■ Problem requirements
Gather each line containing the string "yellow" from these entries.

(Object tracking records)

★ ★ ★

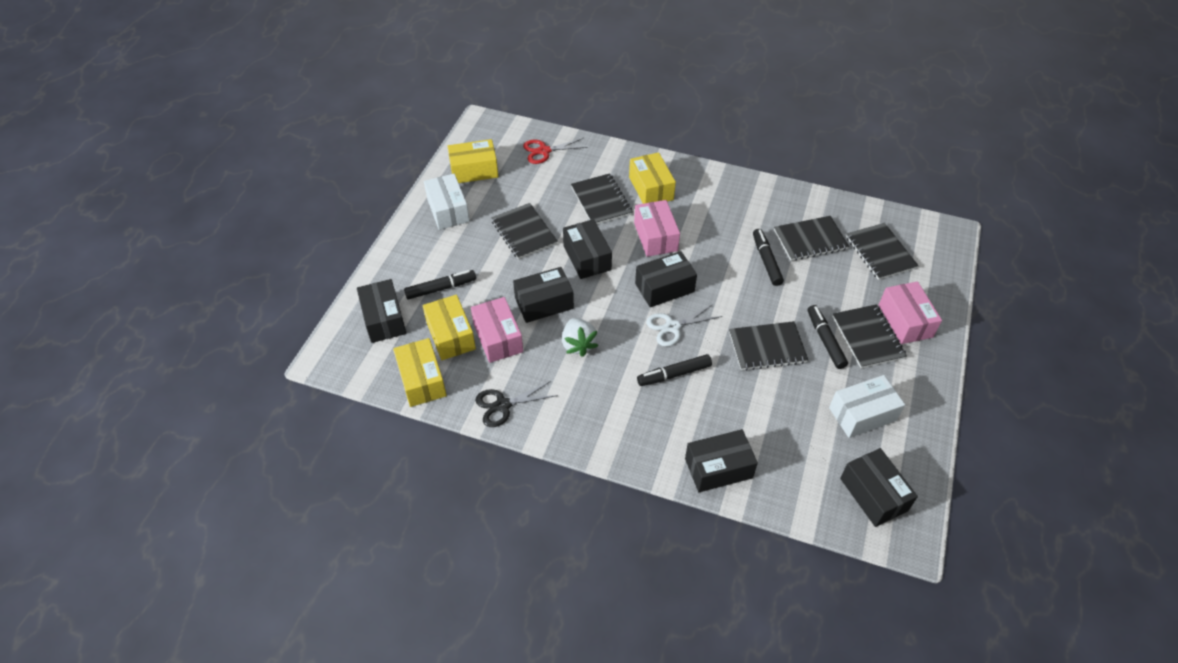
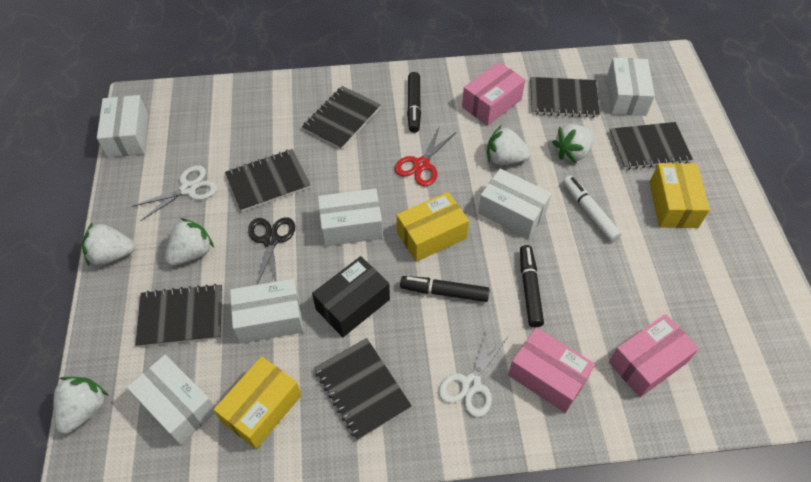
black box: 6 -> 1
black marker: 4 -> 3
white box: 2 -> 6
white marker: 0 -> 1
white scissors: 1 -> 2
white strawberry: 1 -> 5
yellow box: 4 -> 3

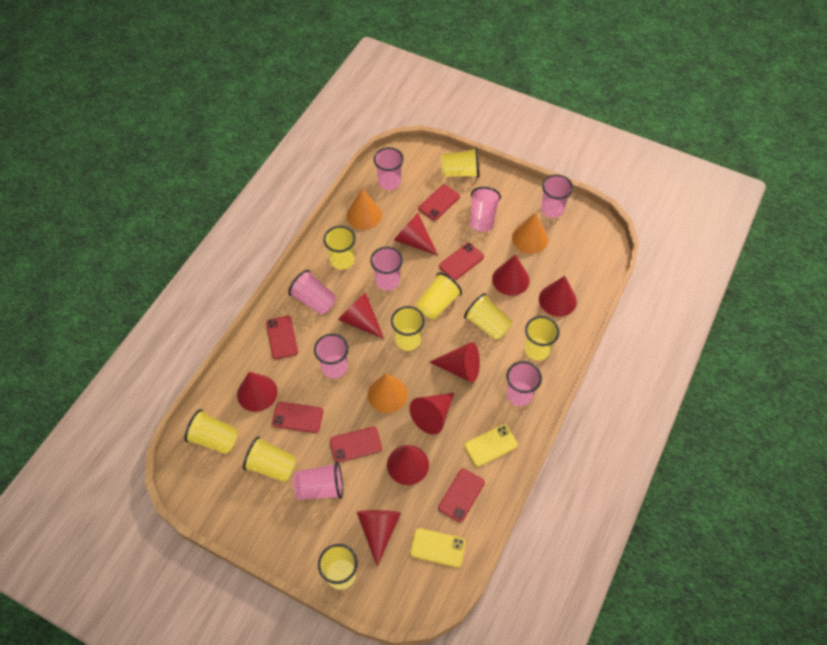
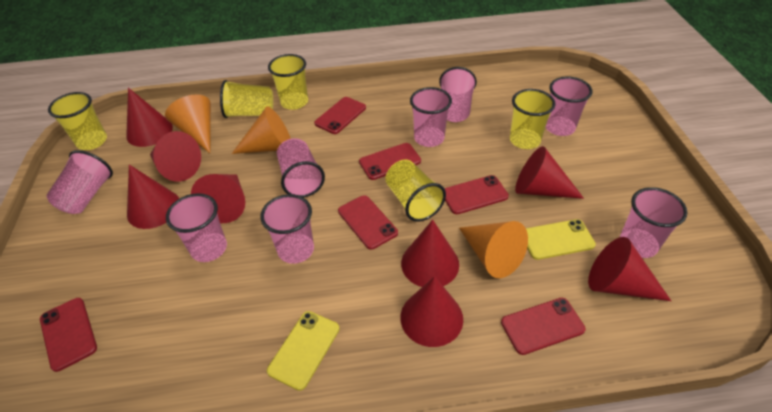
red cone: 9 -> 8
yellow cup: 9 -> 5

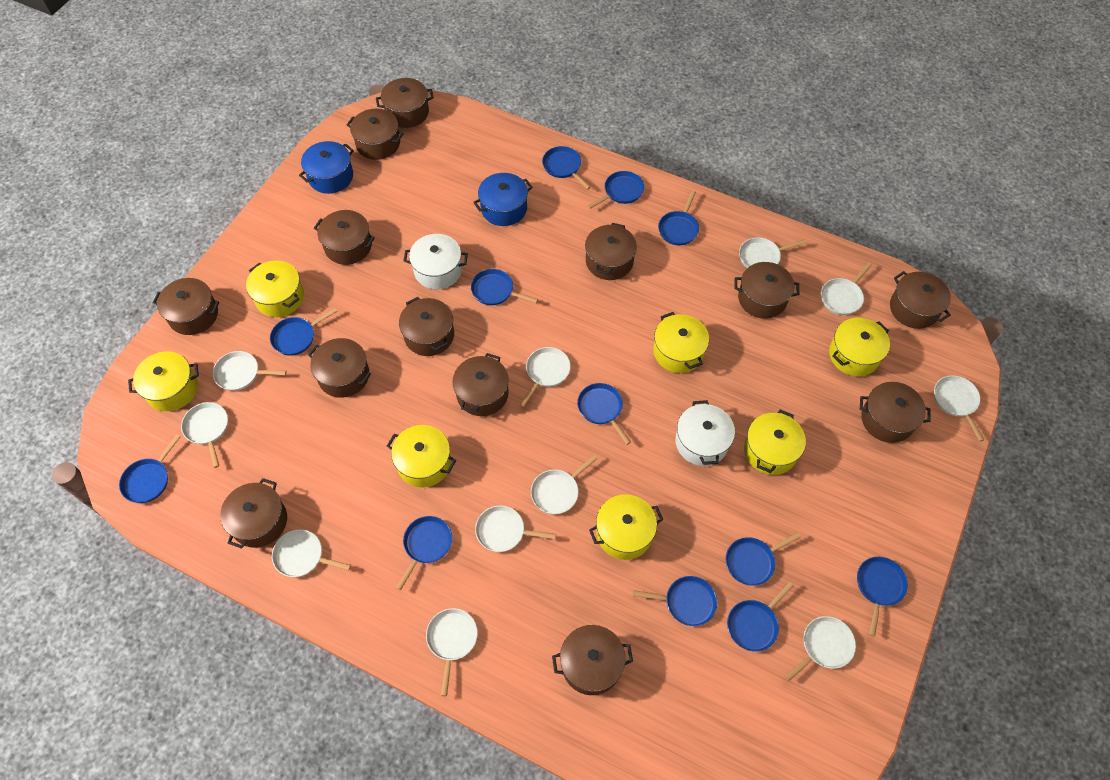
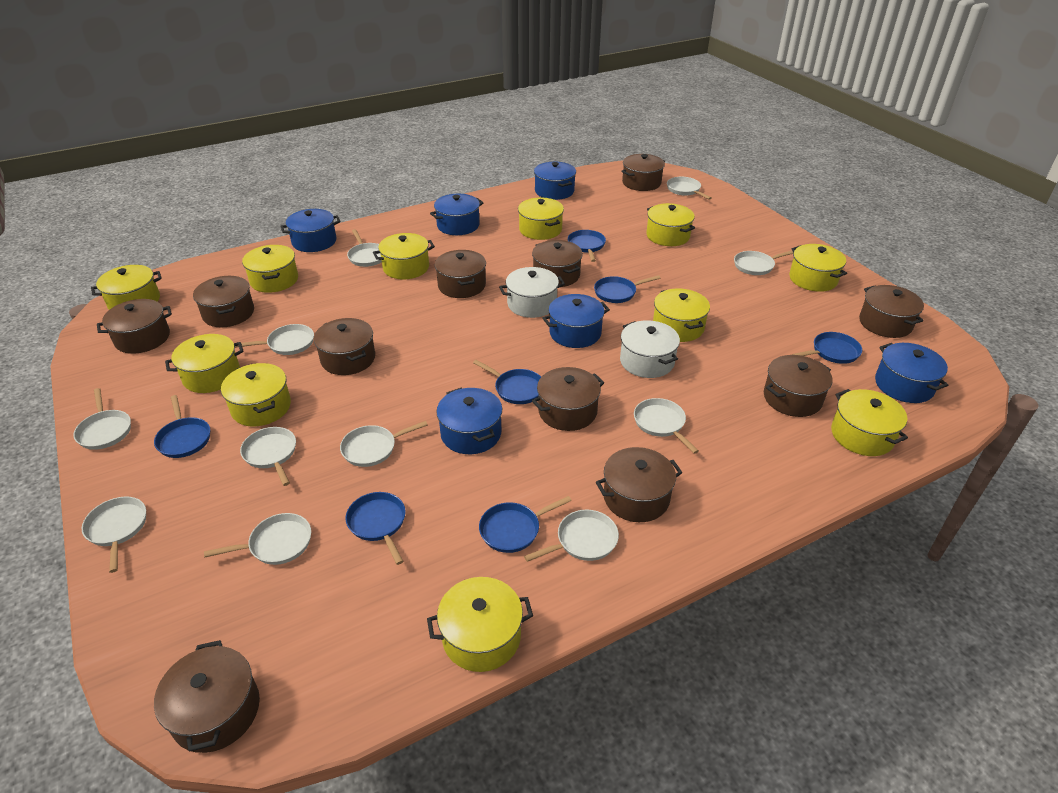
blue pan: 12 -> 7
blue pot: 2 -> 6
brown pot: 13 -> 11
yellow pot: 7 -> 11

★ ★ ★

■ Exercise output
yellow box: 4 -> 3
yellow cup: 9 -> 5
yellow pot: 7 -> 11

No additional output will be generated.